**TASK TO CARRY OUT**
If pictures appear among the lines below, leave them out while you return exactly the lines from the one with "[(395,329),(380,297),(358,307),(373,339),(395,329)]" through the one with "[(381,416),(364,380),(338,393),(356,429),(381,416)]".
BEGIN PROVIDED ENTRIES
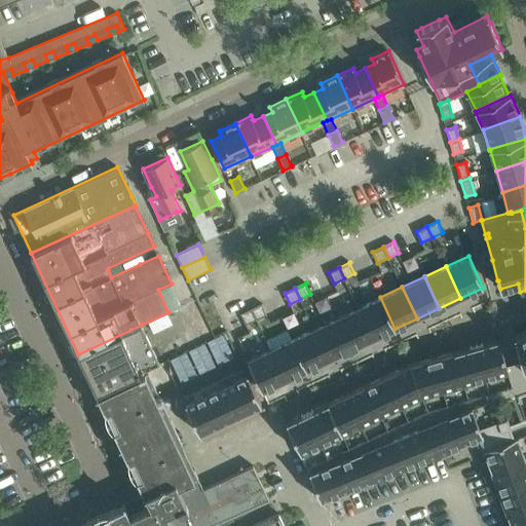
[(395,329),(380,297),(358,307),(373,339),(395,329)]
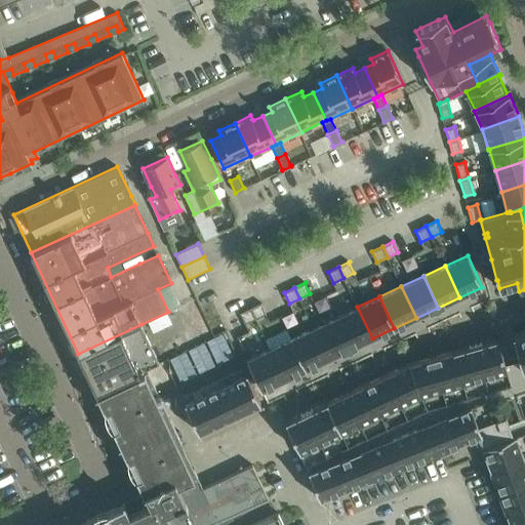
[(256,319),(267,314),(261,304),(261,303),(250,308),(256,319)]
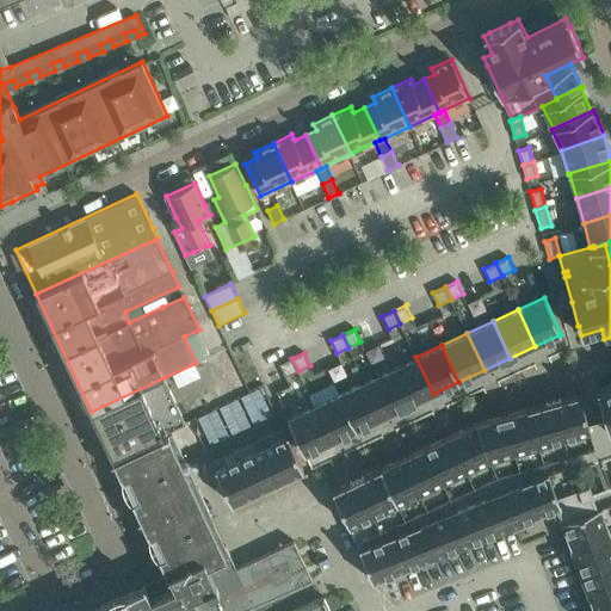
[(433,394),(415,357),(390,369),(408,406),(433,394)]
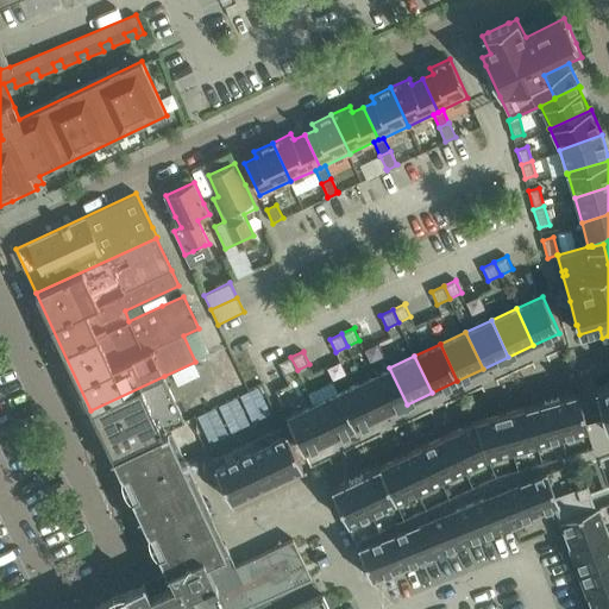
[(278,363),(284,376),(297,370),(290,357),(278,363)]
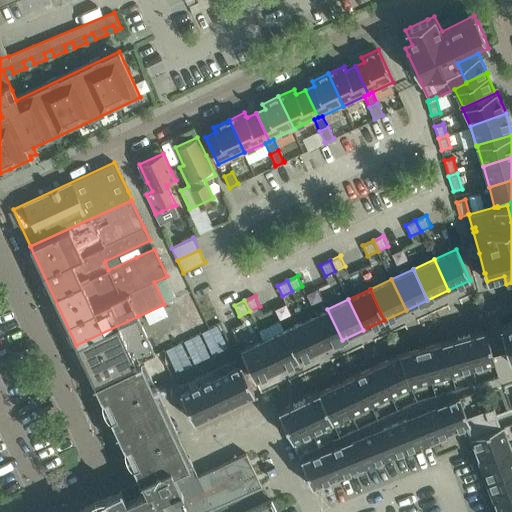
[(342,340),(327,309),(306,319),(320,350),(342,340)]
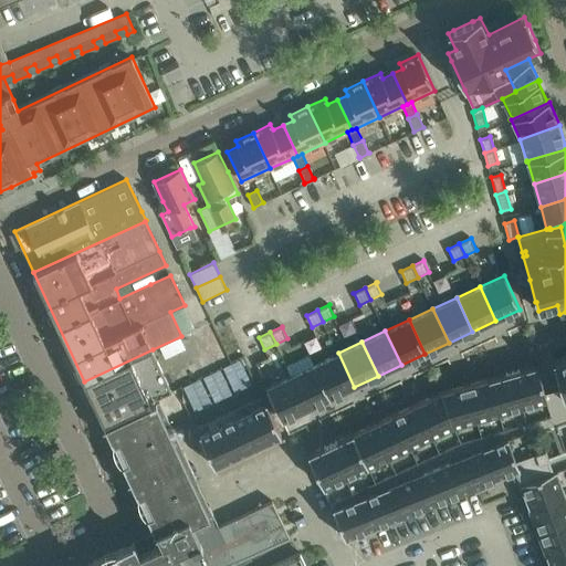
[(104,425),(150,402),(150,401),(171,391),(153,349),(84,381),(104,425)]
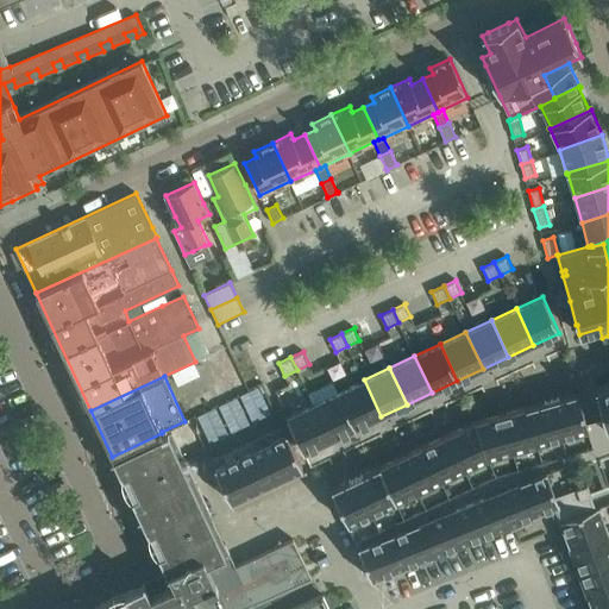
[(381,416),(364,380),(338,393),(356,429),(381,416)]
END PROVIDED ENTRIES
BEGIN PROVIDED ENTRIES
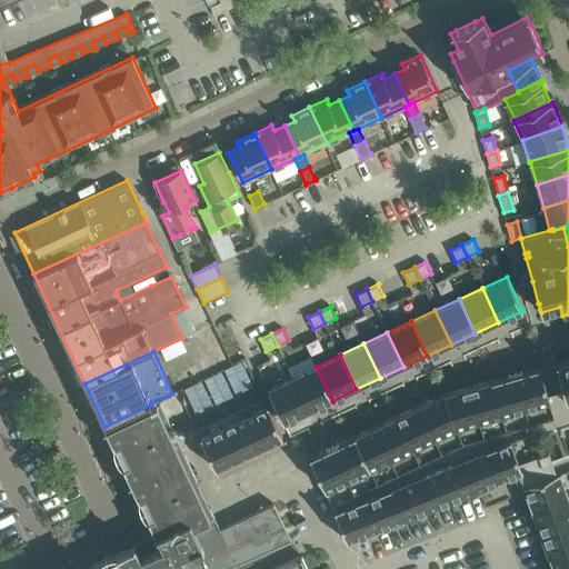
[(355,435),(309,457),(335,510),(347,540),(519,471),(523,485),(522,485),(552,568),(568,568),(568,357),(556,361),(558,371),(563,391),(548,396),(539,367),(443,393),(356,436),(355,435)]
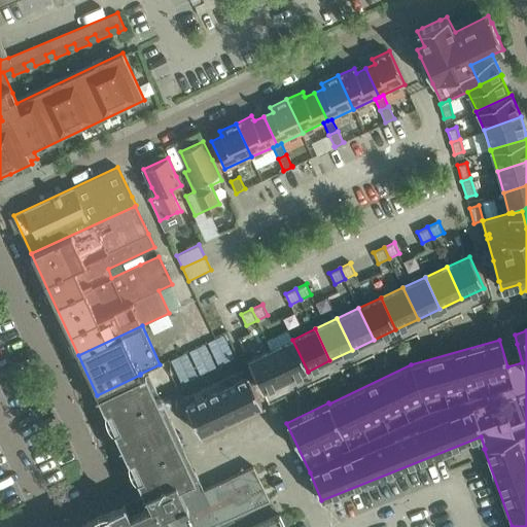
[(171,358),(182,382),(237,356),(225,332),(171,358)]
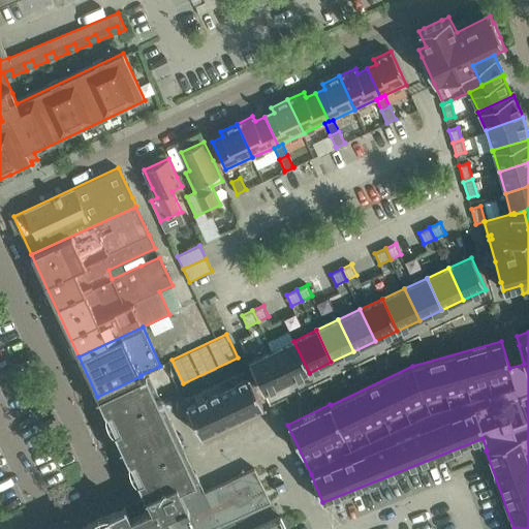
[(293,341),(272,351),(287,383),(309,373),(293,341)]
END PROVIDED ENTRIES
**RESPONSE BOX**
[(395,329),(380,297),(358,307),(373,339),(395,329)]
[(256,319),(267,314),(261,304),(261,303),(250,308),(256,319)]
[(433,394),(415,357),(390,369),(408,406),(433,394)]
[(278,363),(284,376),(297,370),(290,357),(278,363)]
[(342,340),(327,309),(306,319),(320,350),(342,340)]
[(104,425),(150,402),(150,401),(171,391),(153,349),(84,381),(104,425)]
[(381,416),(364,380),(338,393),(356,429),(381,416)]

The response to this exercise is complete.